**Extracted material**
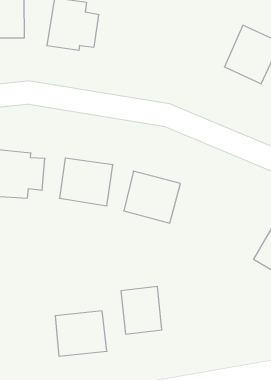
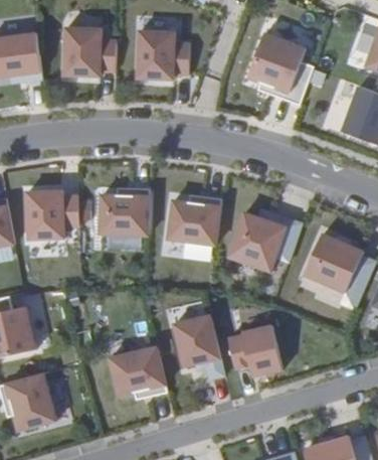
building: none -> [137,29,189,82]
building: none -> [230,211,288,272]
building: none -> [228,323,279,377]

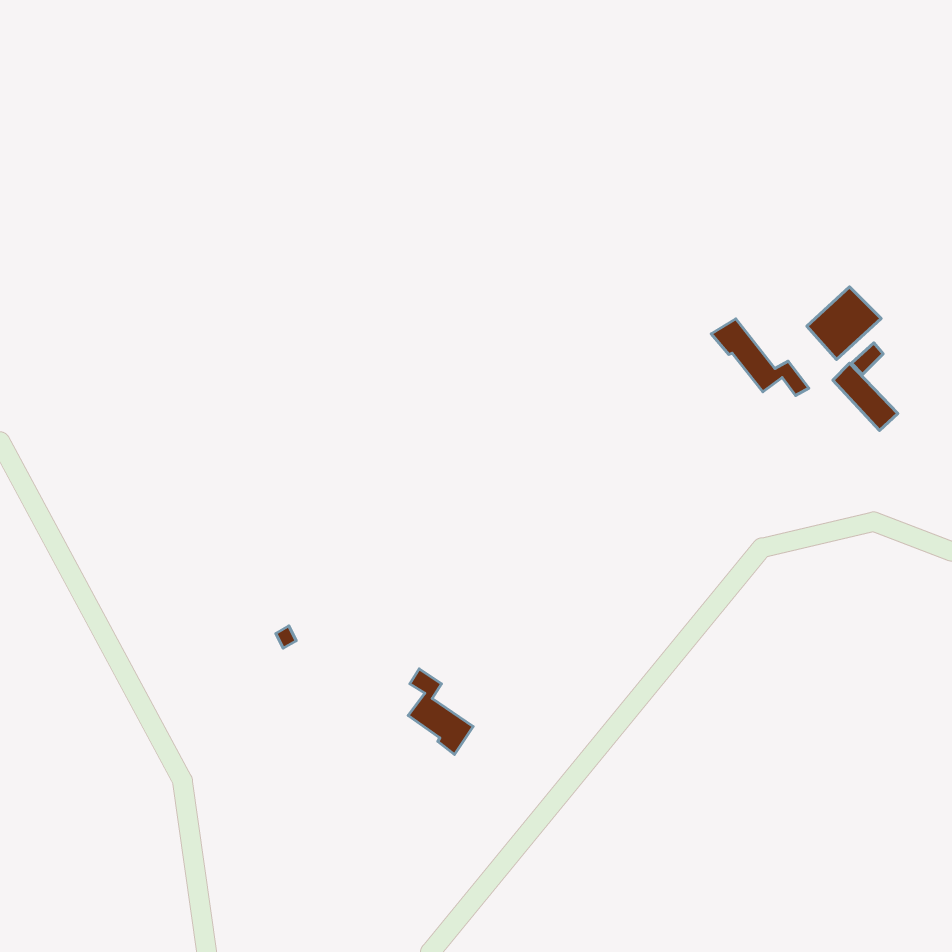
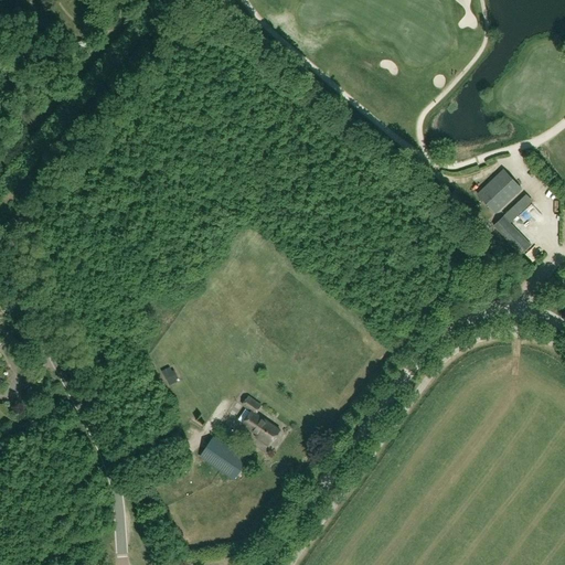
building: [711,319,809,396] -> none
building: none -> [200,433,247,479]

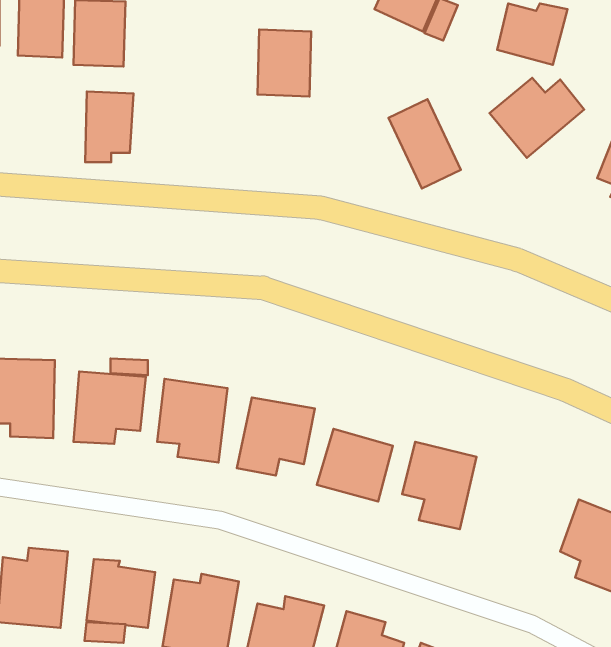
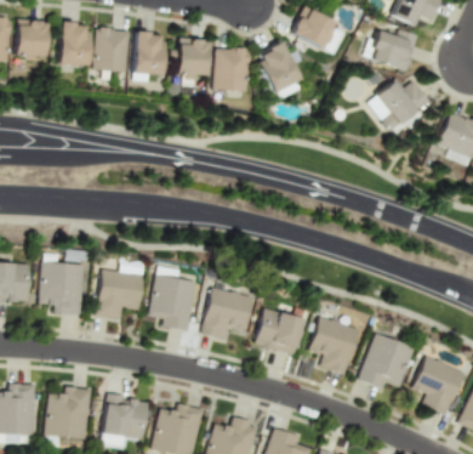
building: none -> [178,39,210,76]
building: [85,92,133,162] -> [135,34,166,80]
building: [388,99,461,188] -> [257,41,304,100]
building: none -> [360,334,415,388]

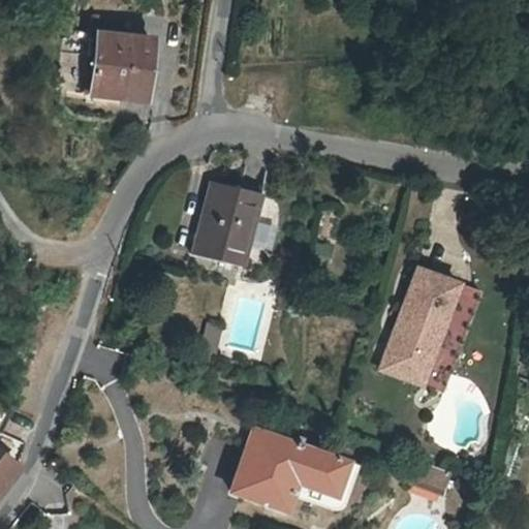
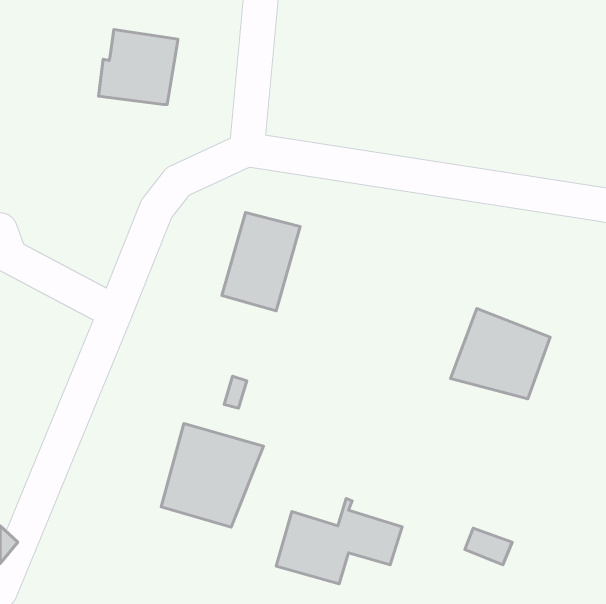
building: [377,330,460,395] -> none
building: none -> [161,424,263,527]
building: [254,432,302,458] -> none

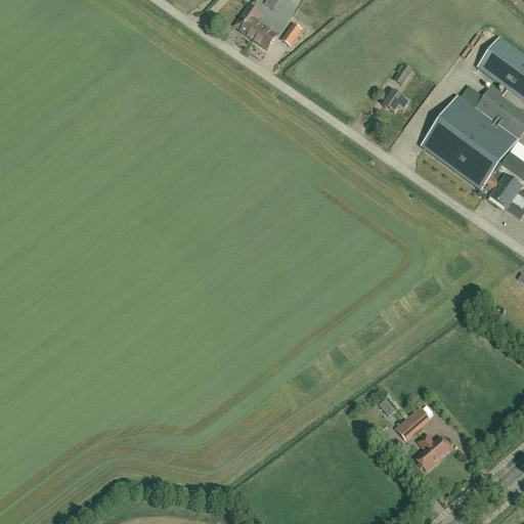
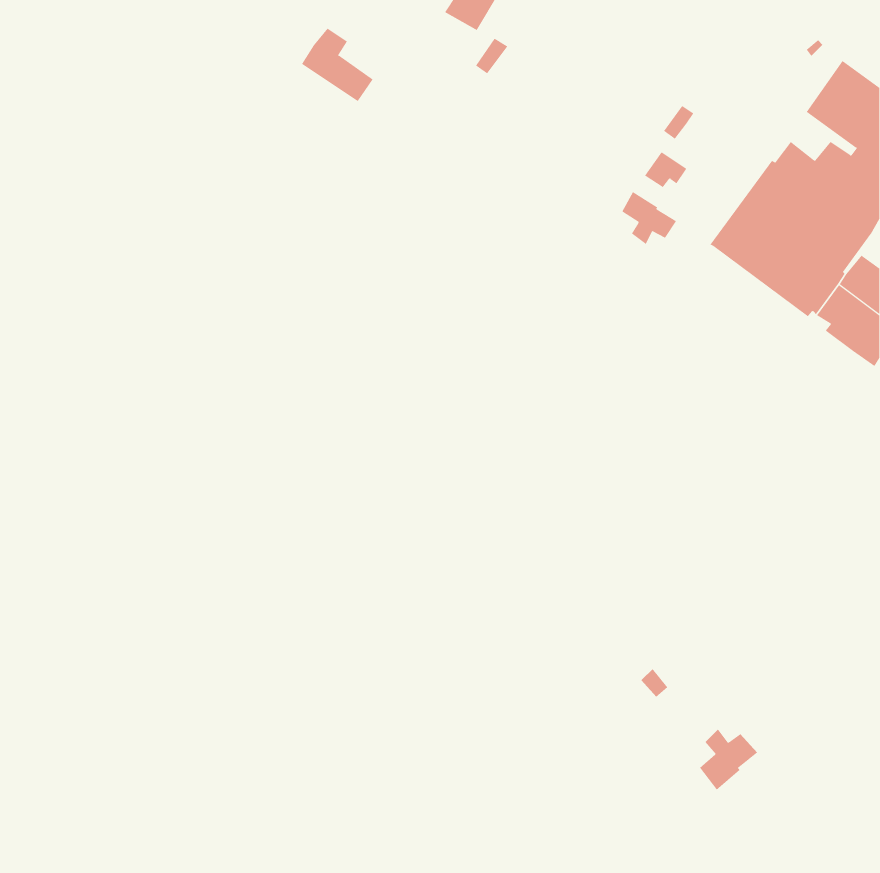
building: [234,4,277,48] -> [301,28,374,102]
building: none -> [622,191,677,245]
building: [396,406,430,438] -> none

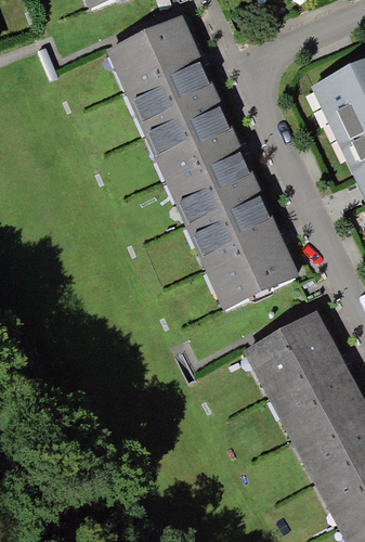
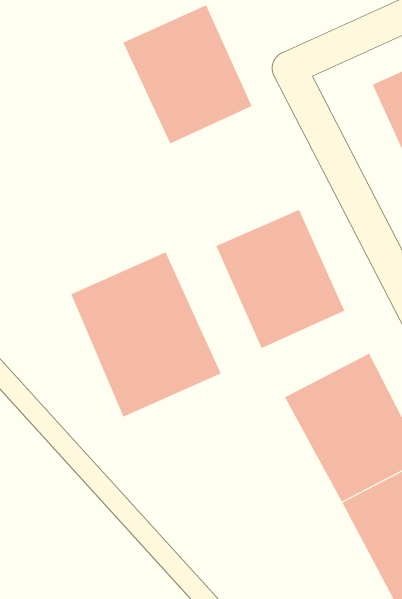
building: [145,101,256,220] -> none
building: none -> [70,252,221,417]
--
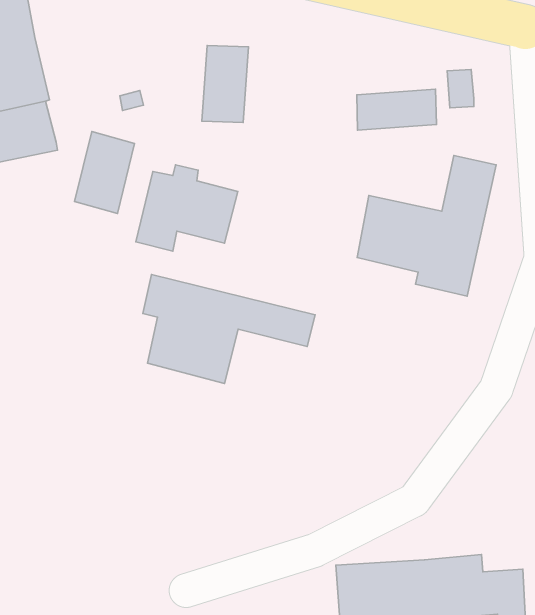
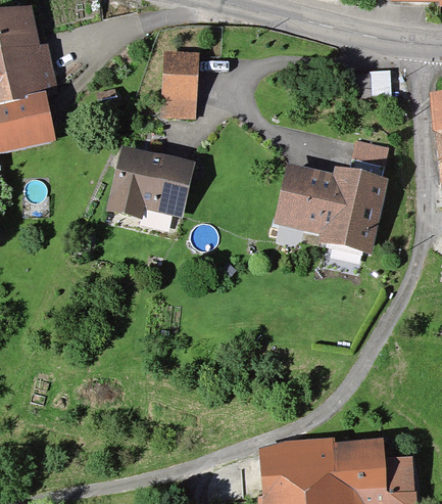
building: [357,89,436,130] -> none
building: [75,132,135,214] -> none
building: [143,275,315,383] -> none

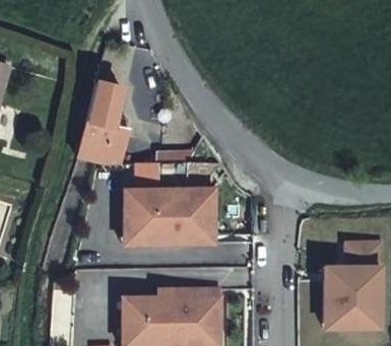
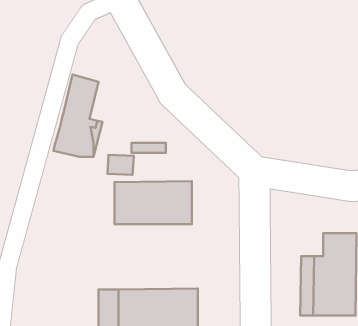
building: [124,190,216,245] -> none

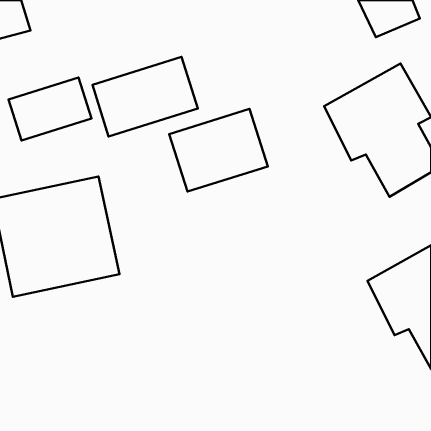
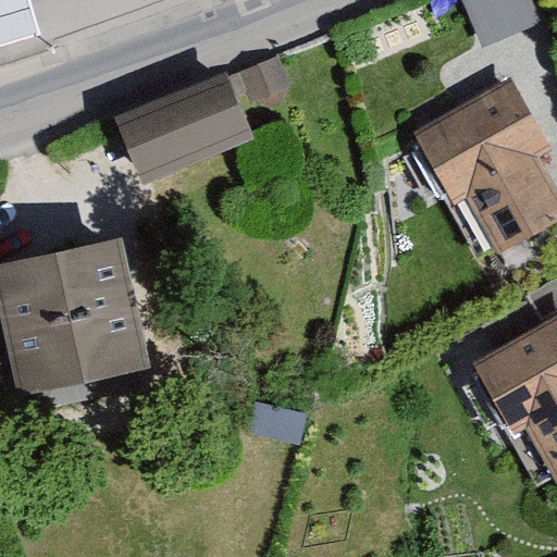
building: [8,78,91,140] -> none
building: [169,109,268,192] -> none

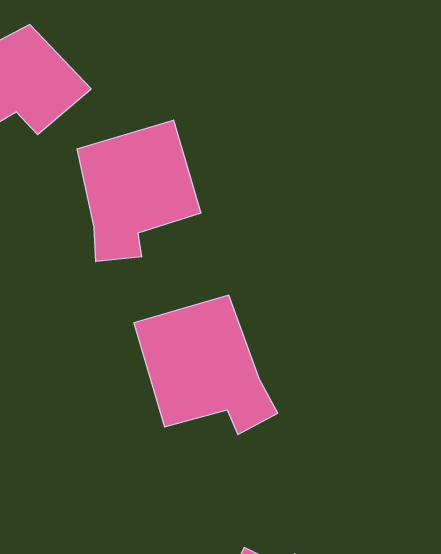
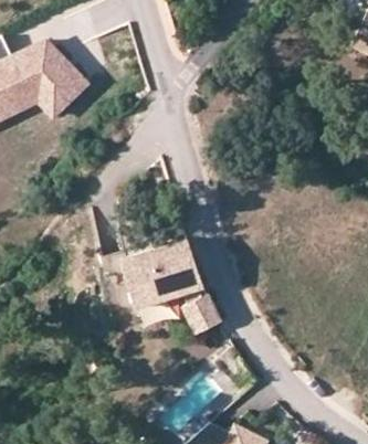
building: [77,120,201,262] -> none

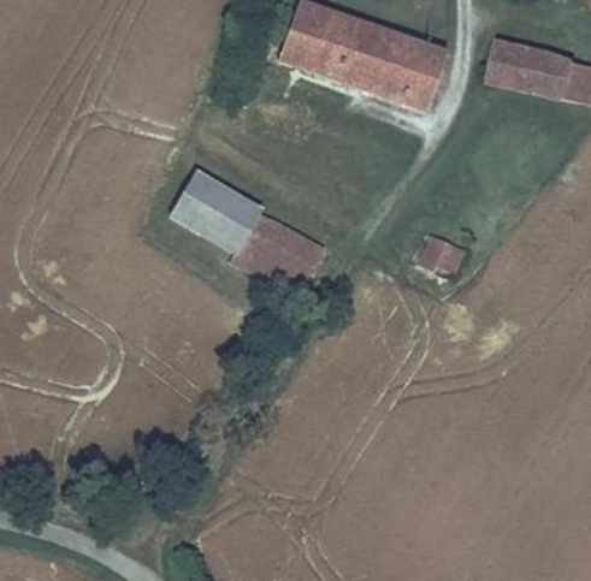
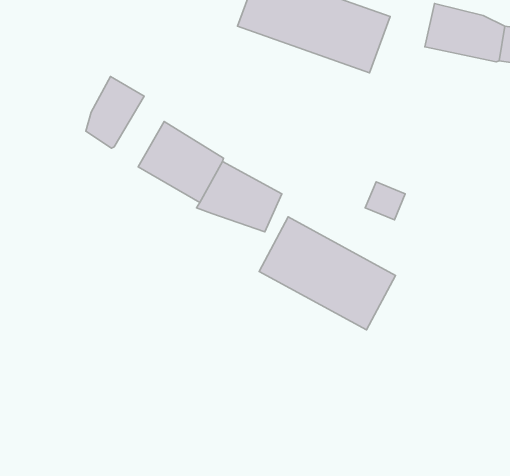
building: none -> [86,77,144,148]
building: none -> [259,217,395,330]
--
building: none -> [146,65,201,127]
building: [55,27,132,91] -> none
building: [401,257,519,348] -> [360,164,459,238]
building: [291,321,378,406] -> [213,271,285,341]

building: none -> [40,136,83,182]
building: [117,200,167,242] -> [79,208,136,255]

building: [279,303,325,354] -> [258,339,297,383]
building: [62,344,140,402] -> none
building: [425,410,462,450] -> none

**Written task**
Above are the records; copy from them only the lines starting at the one containing "building: [254,432,302,458] -> none" and ending at the one containing "building: none -> [70,252,221,417]", exactly and without pictures.

**Your solution**
building: [254,432,302,458] -> none

building: [234,4,277,48] -> [301,28,374,102]
building: none -> [622,191,677,245]
building: [396,406,430,438] -> none

building: [145,101,256,220] -> none
building: none -> [70,252,221,417]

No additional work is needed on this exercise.